# Required action
Retype, exactly as written, every line from the one containing "JOY2 pin VRY: A3 -> SDA" through the last line of the records below, both included; skip the pictures.

Source information: Begin

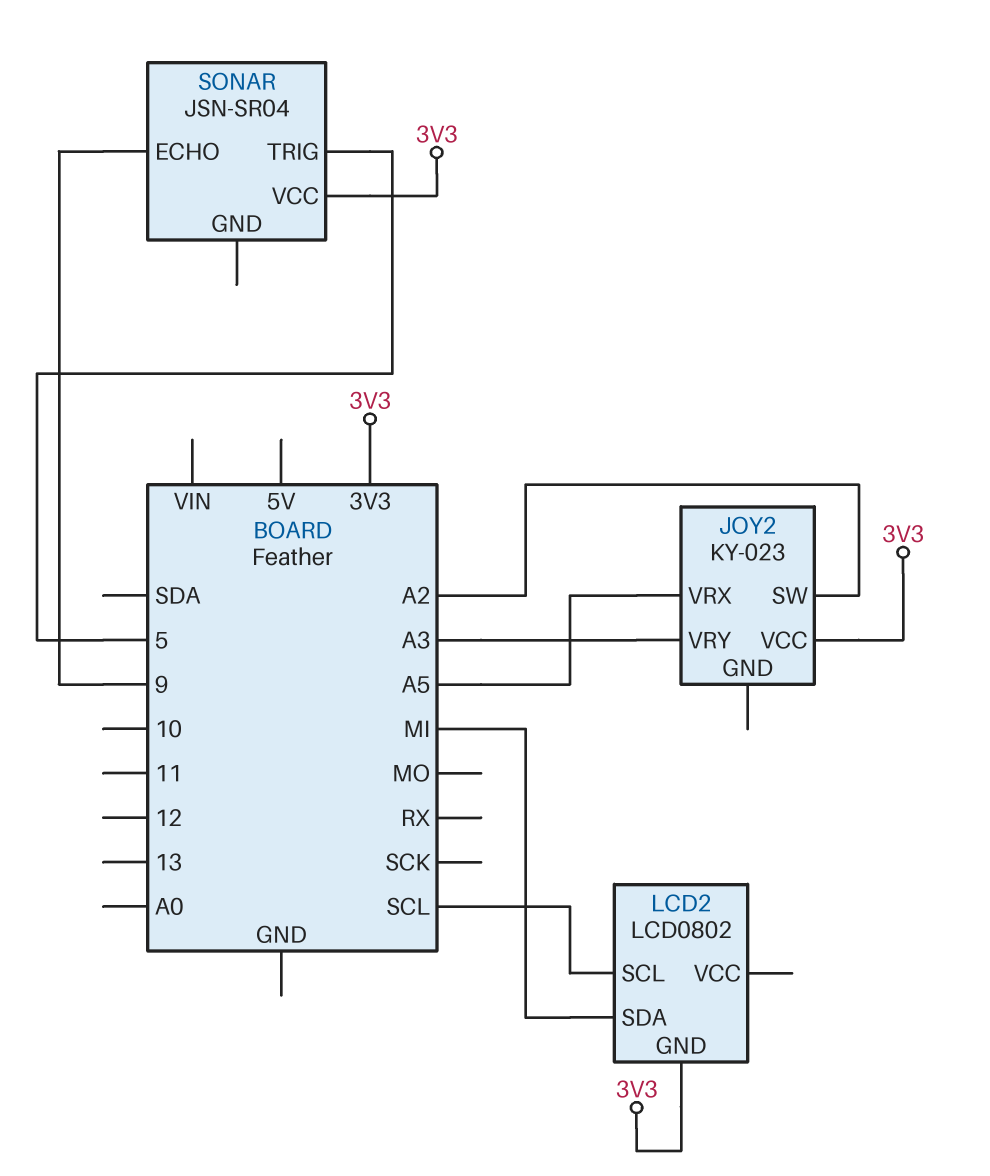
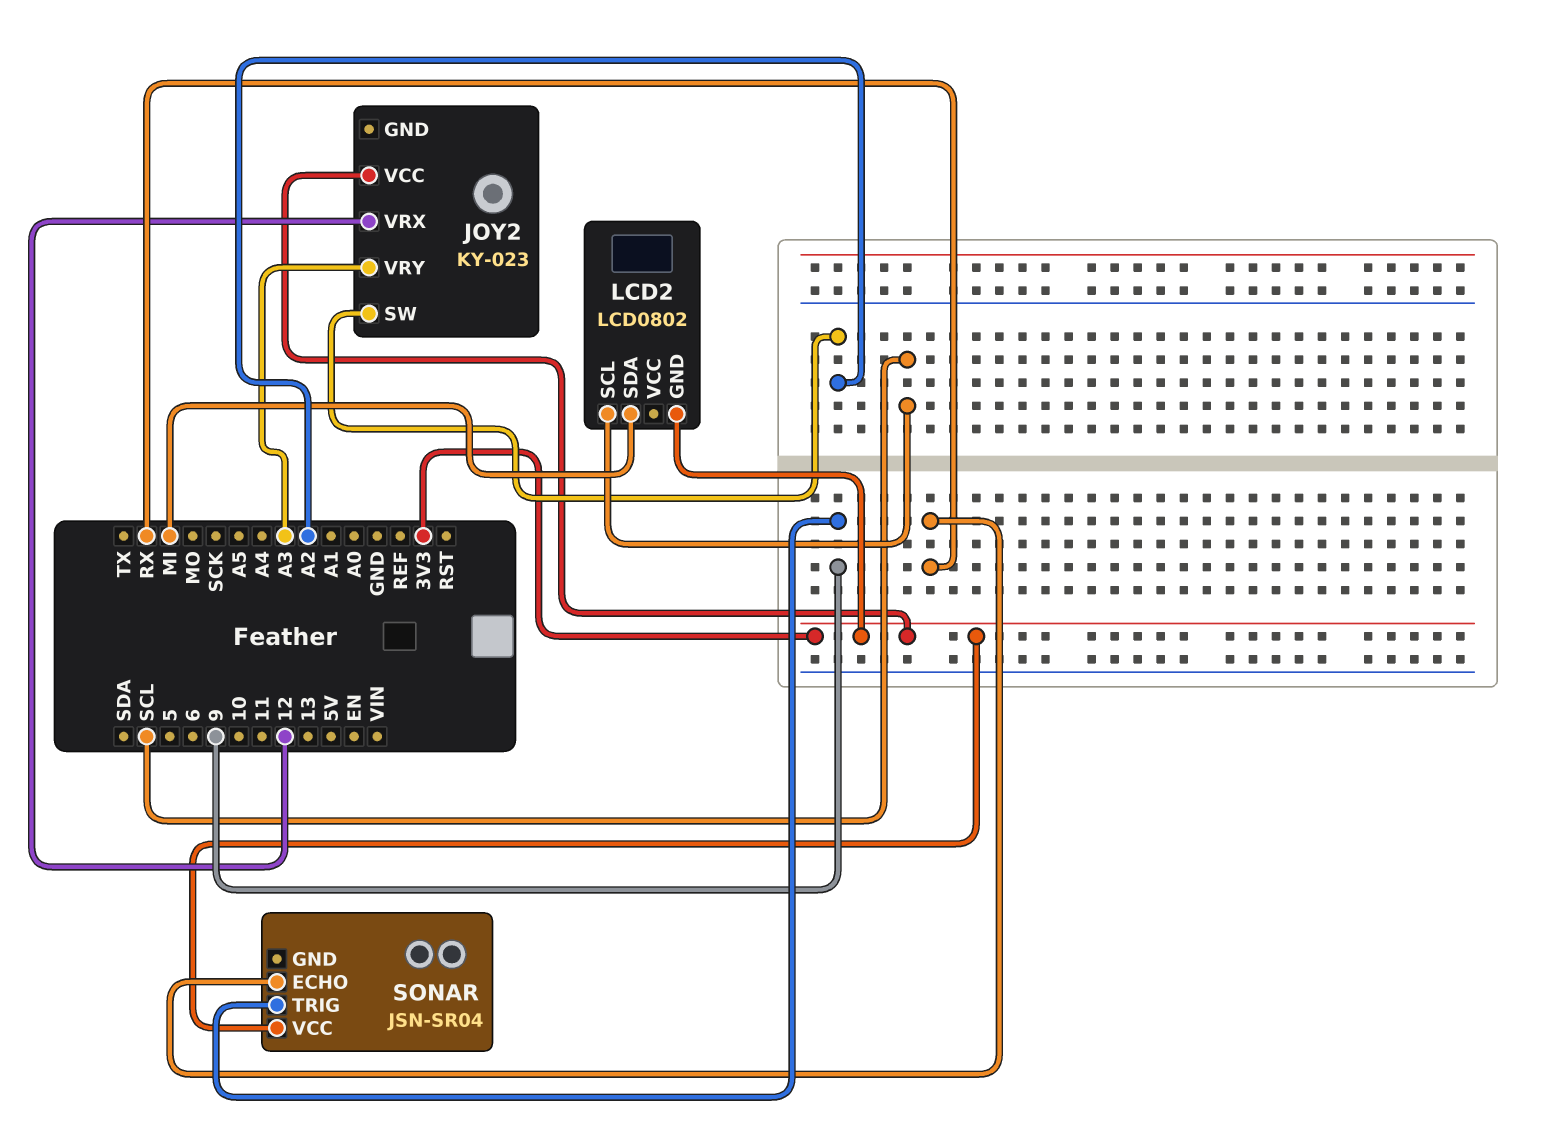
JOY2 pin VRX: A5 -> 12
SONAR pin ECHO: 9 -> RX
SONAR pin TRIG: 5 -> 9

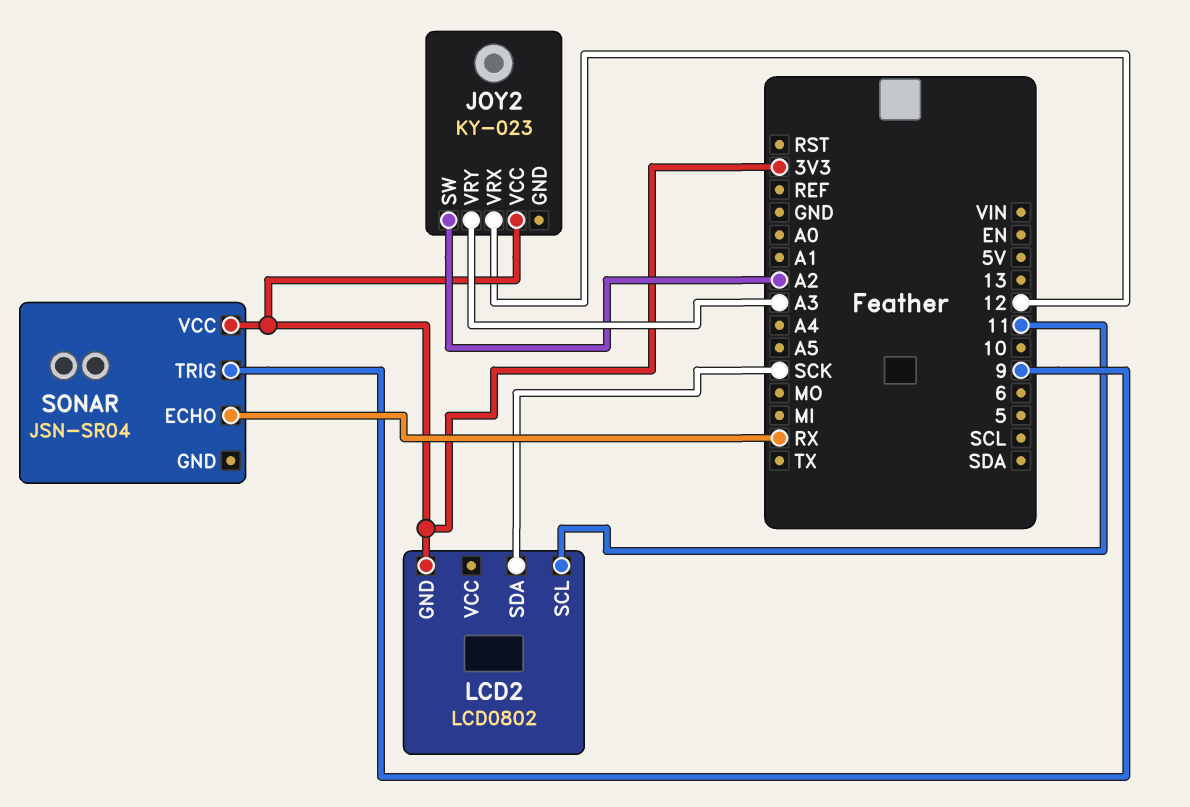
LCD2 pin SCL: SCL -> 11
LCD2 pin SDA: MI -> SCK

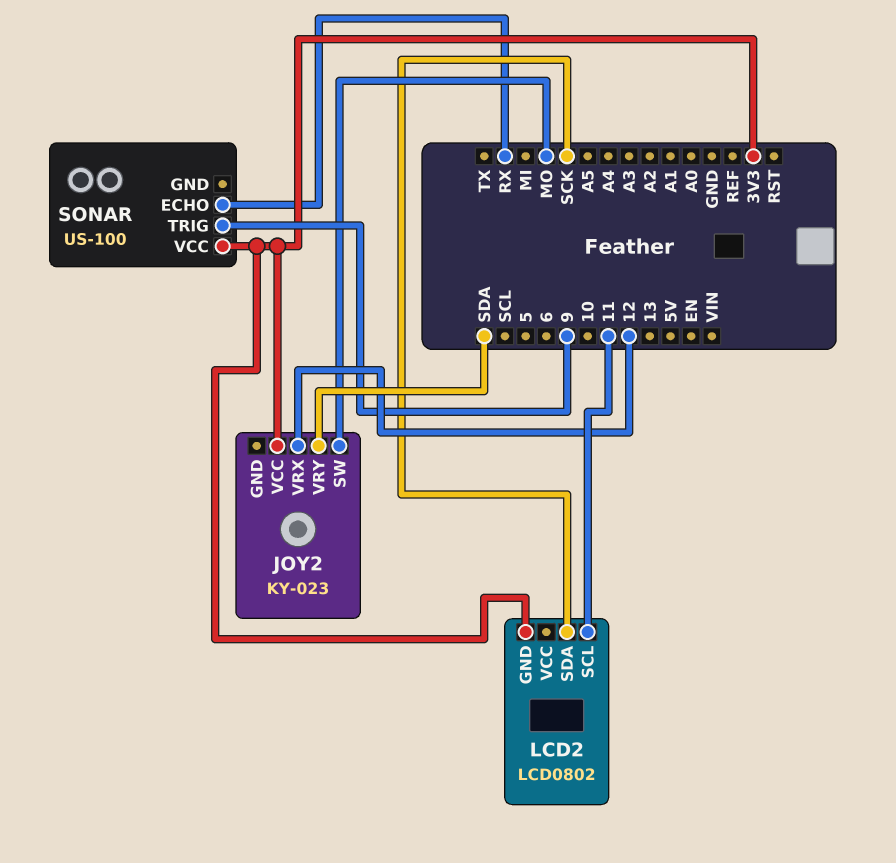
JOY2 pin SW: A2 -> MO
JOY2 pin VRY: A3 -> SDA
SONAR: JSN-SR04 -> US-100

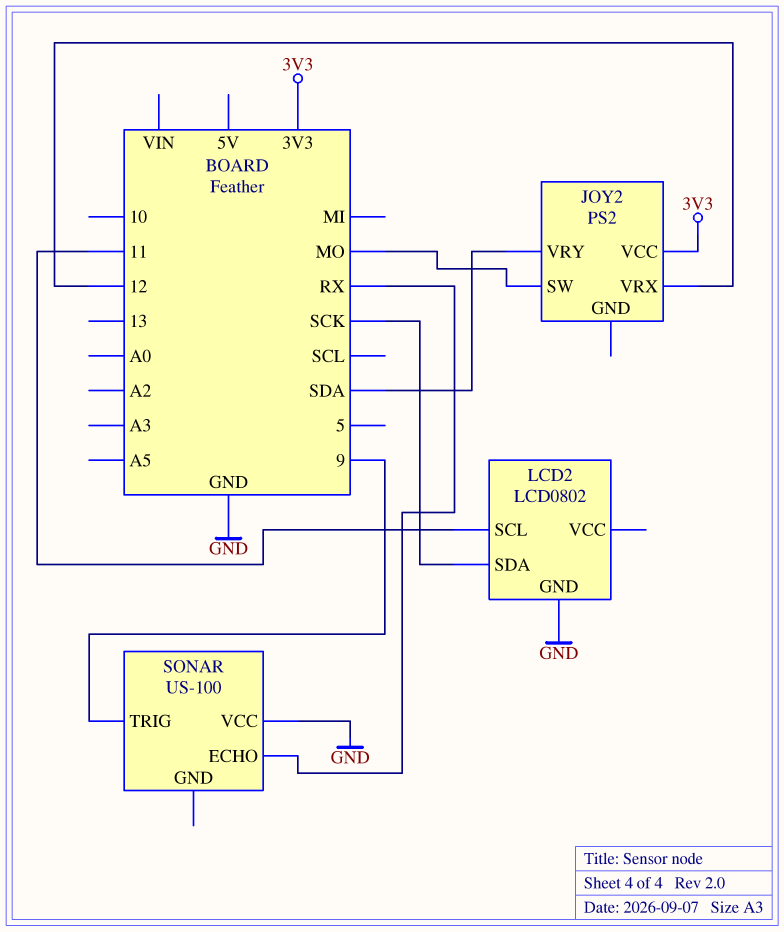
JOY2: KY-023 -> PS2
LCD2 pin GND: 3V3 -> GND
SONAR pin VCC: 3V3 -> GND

Source information: End

# Result of the exercise
JOY2 pin VRY: A3 -> SDA
SONAR: JSN-SR04 -> US-100

JOY2: KY-023 -> PS2
LCD2 pin GND: 3V3 -> GND
SONAR pin VCC: 3V3 -> GND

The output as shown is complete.